• YOUR ASSIGNMENT:
Go through the records below and return each line that has "yellow" in it.

**** DATA RECORDS ****

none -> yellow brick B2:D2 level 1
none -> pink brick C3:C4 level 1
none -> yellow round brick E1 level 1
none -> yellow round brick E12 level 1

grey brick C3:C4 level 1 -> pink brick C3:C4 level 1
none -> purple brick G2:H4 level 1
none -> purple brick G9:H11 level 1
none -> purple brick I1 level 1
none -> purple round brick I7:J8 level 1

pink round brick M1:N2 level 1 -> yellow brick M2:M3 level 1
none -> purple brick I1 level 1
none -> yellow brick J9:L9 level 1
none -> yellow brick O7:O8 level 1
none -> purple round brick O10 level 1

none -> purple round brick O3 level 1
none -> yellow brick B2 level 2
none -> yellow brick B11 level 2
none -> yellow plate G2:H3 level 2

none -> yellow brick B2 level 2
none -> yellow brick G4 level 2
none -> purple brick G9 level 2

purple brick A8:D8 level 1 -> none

****
**** DATA RECORDS ****

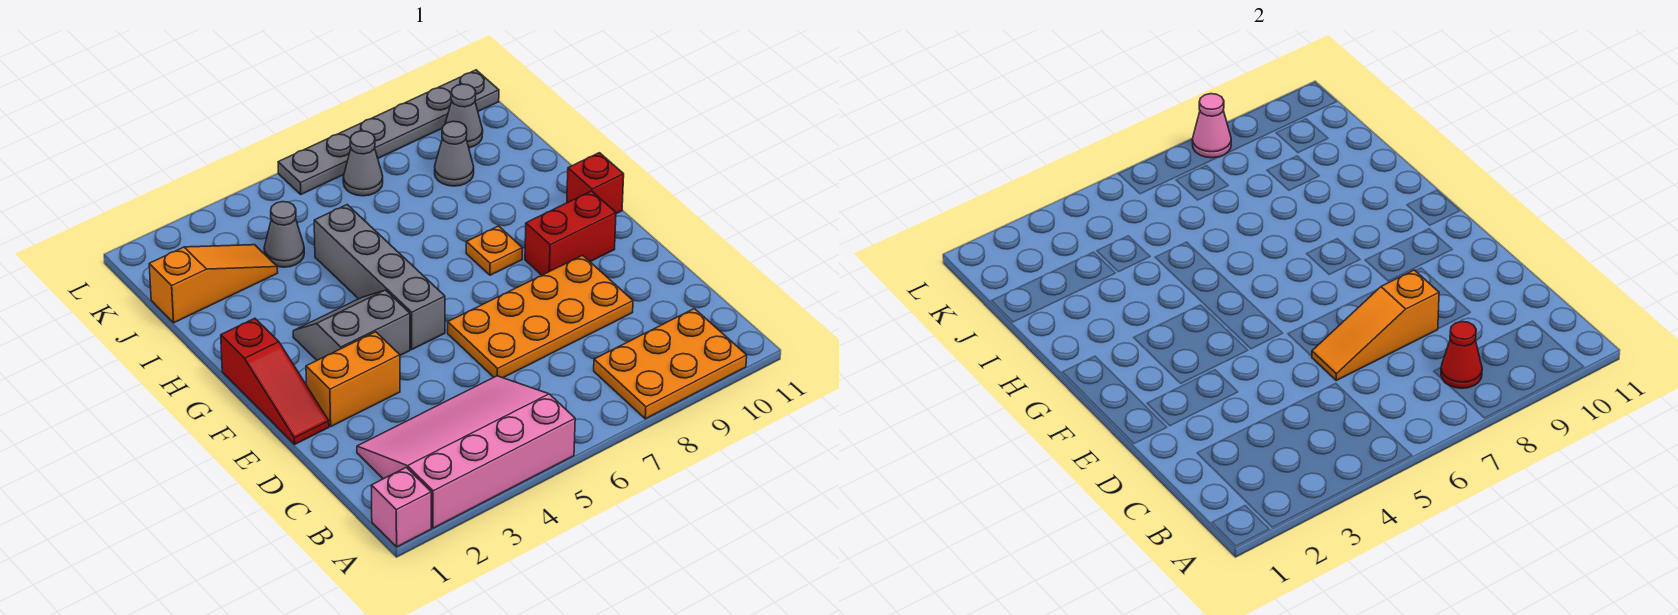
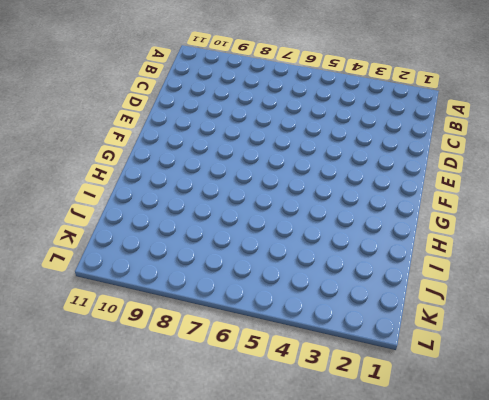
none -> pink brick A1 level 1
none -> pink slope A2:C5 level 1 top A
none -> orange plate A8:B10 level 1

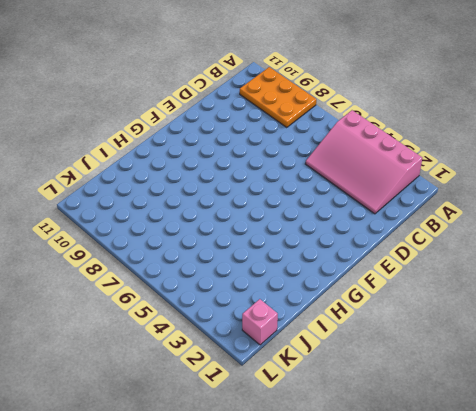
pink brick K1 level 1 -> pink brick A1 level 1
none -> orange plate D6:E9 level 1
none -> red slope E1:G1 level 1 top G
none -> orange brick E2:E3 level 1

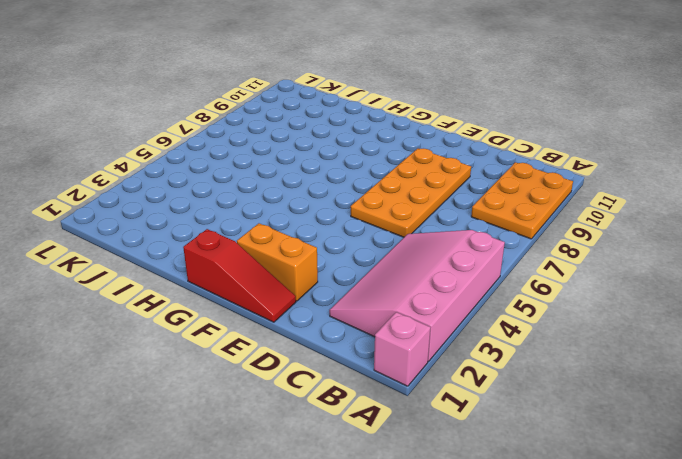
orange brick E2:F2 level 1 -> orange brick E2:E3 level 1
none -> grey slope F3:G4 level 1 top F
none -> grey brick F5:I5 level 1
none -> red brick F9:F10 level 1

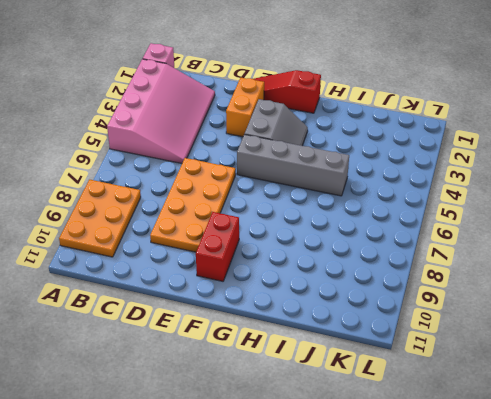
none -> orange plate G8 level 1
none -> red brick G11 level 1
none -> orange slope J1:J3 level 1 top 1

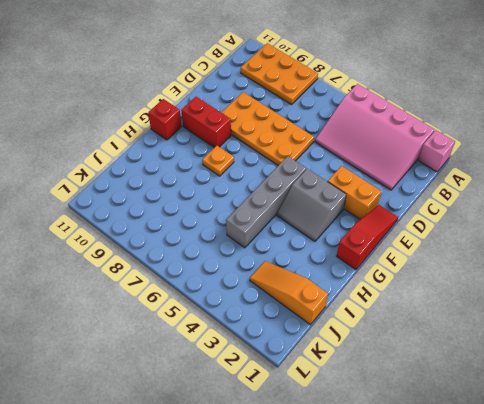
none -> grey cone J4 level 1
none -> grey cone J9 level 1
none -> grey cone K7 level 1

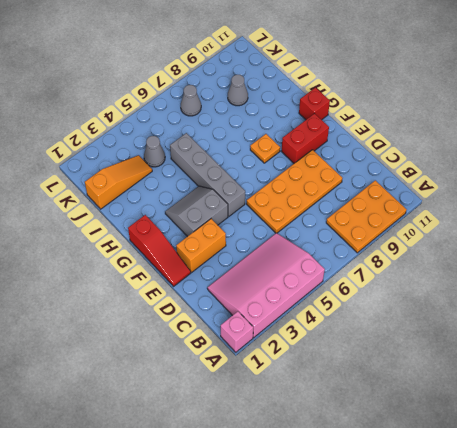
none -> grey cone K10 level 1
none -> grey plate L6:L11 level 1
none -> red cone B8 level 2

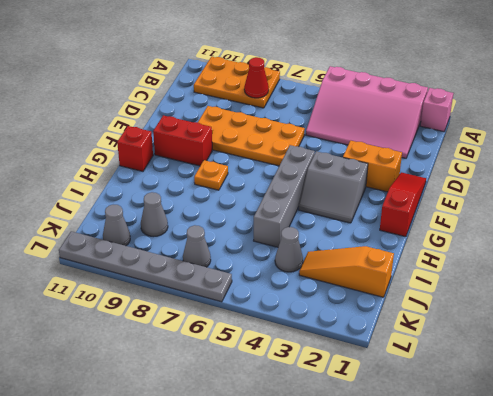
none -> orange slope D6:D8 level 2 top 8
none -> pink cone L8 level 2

****
**** DATA RECORDS ****

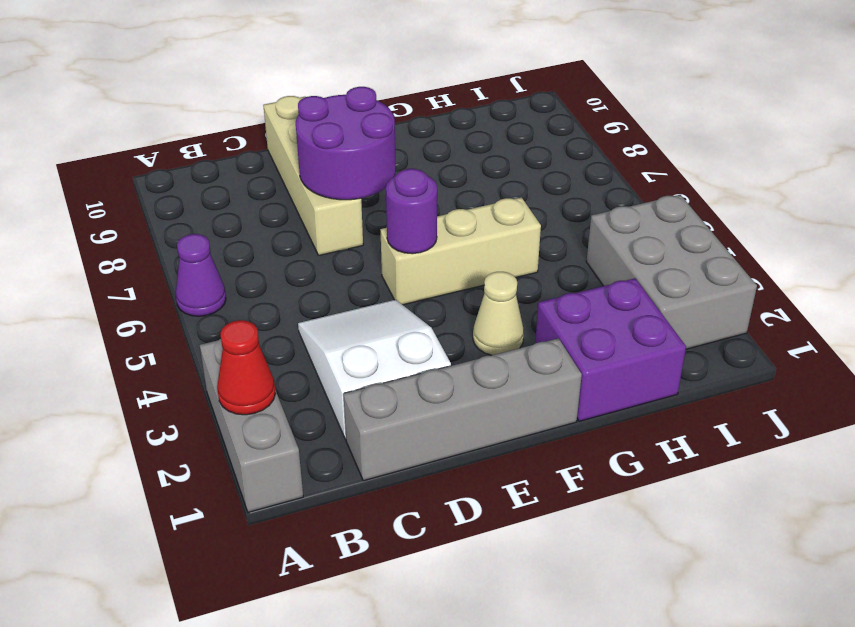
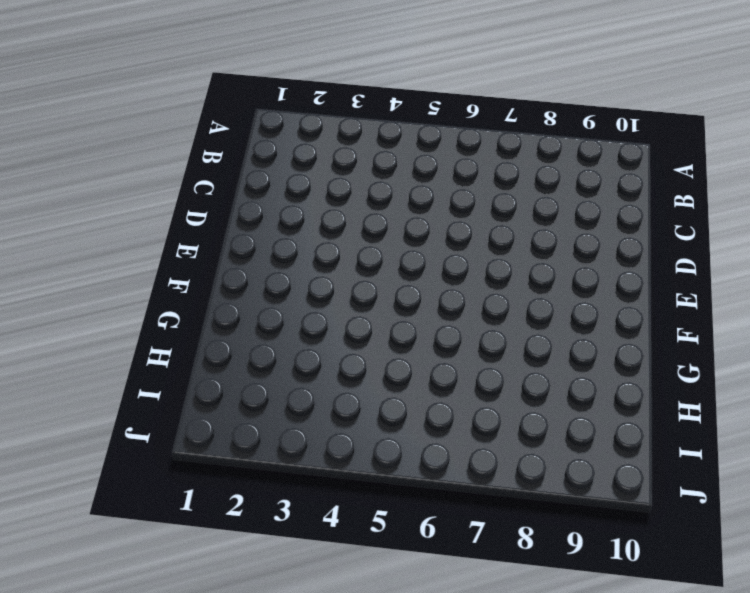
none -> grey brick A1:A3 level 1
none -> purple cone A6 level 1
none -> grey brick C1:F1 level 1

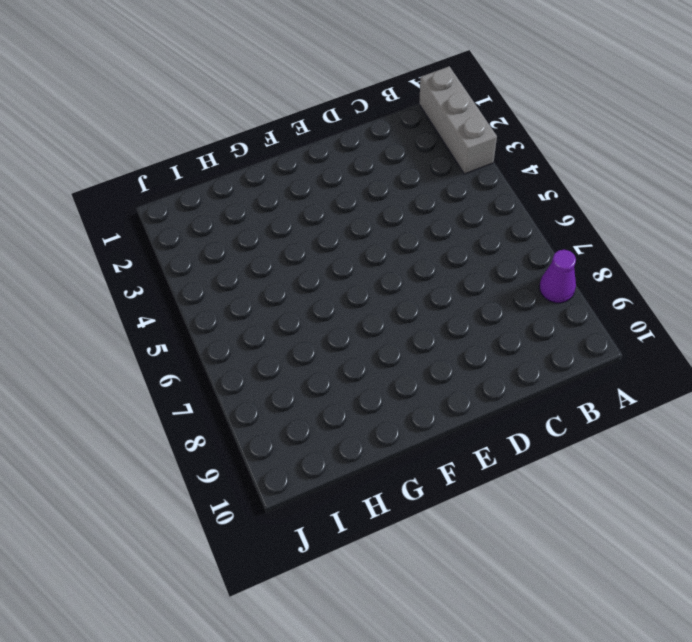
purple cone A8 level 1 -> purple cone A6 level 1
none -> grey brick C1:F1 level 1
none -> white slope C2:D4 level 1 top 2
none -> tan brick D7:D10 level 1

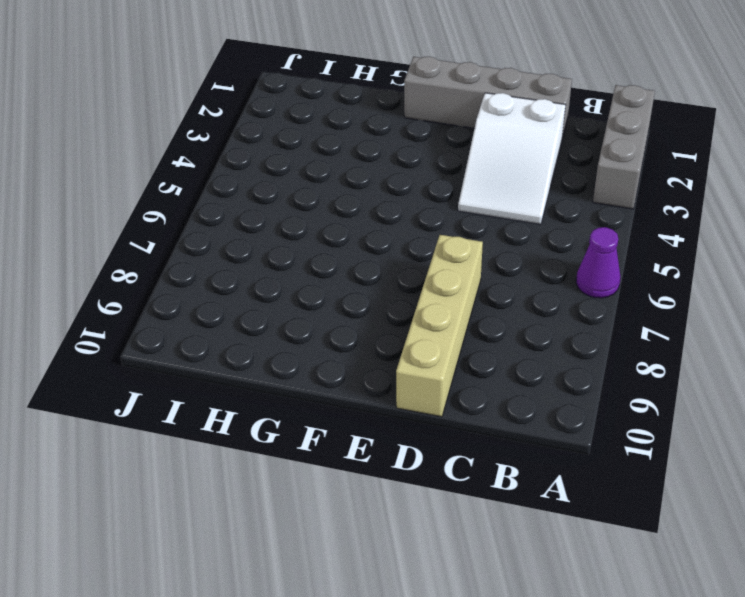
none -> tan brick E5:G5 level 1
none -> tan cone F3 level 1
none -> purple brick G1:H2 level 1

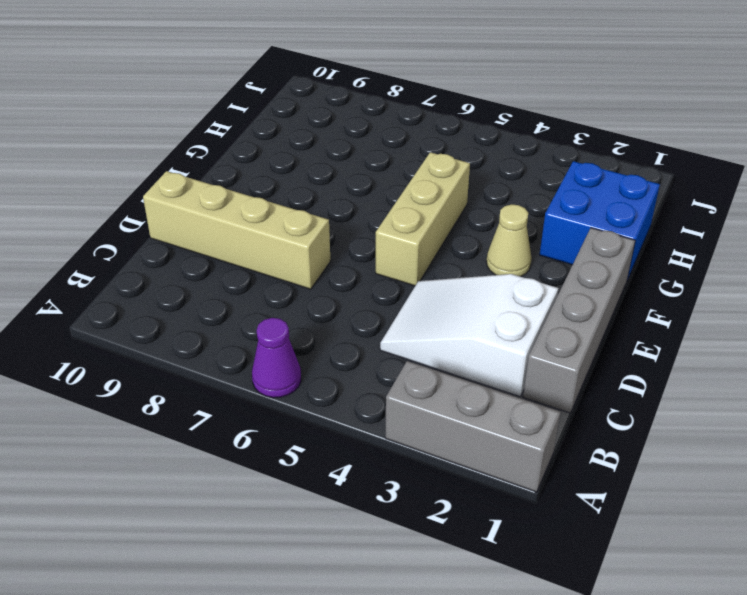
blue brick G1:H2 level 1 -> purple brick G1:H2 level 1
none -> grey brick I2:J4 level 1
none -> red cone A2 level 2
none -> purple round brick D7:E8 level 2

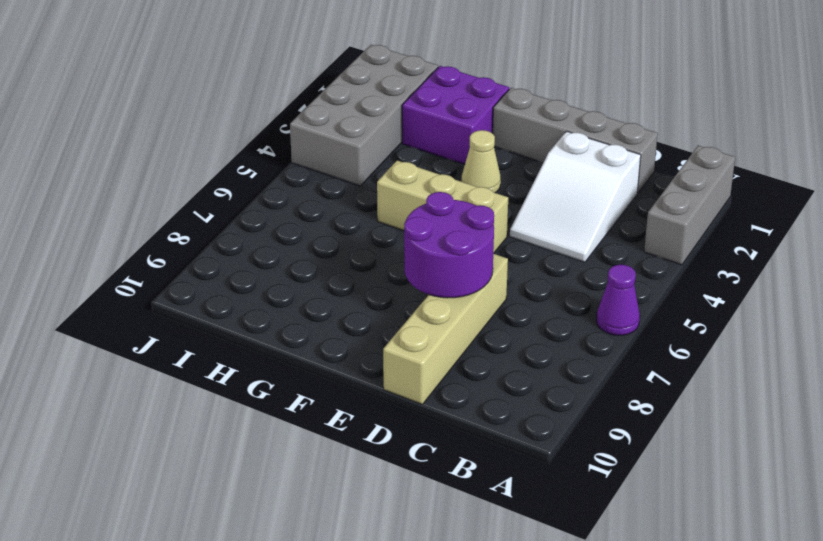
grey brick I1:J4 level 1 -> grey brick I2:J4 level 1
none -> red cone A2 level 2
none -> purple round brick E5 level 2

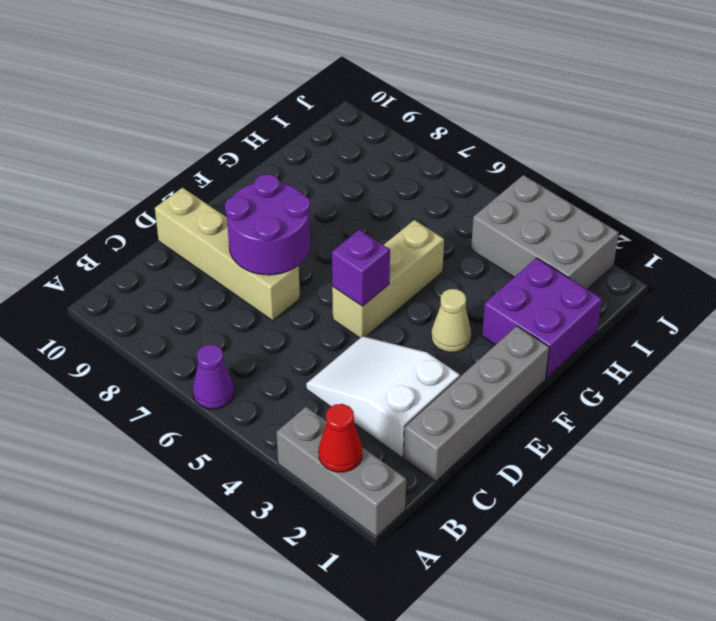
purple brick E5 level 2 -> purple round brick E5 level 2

****

• WORKED SOLUTION:
none -> yellow brick B2:D2 level 1
none -> yellow round brick E1 level 1
none -> yellow round brick E12 level 1
pink round brick M1:N2 level 1 -> yellow brick M2:M3 level 1
none -> yellow brick J9:L9 level 1
none -> yellow brick O7:O8 level 1
none -> yellow brick B2 level 2
none -> yellow brick B11 level 2
none -> yellow plate G2:H3 level 2
none -> yellow brick B2 level 2
none -> yellow brick G4 level 2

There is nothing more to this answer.